## [INFORMATION SUPPLIED]
::::::

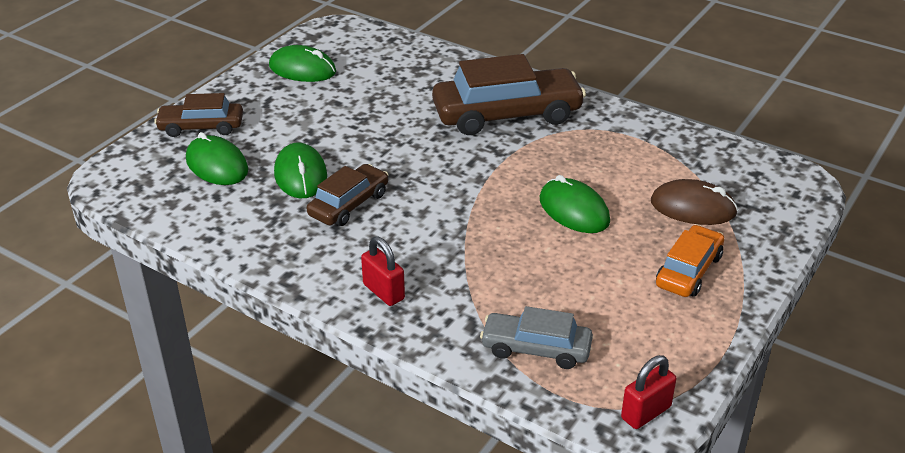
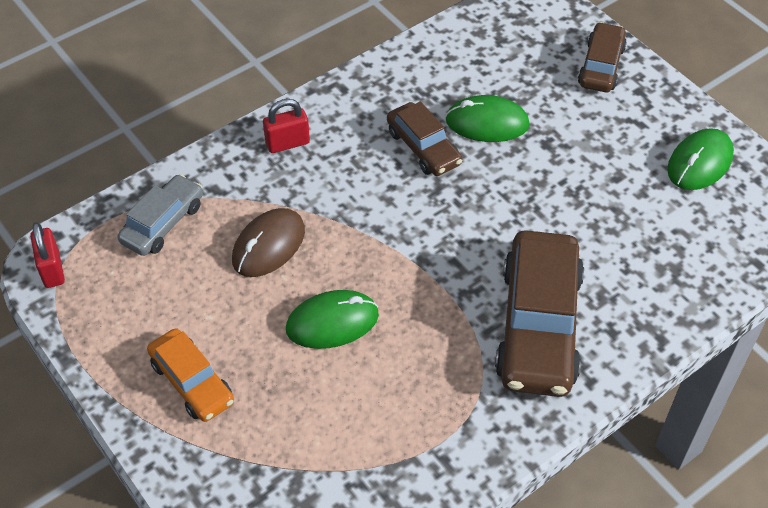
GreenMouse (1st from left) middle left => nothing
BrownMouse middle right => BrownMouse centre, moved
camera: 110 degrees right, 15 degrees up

::::::

## [AIM OF THE TASK]
Retype the lines beginning at the one containing "BrownMouse middle right" and ending at the final line of the material, both included.

## [ANSWER FOR THE TASK]
BrownMouse middle right => BrownMouse centre, moved
camera: 110 degrees right, 15 degrees up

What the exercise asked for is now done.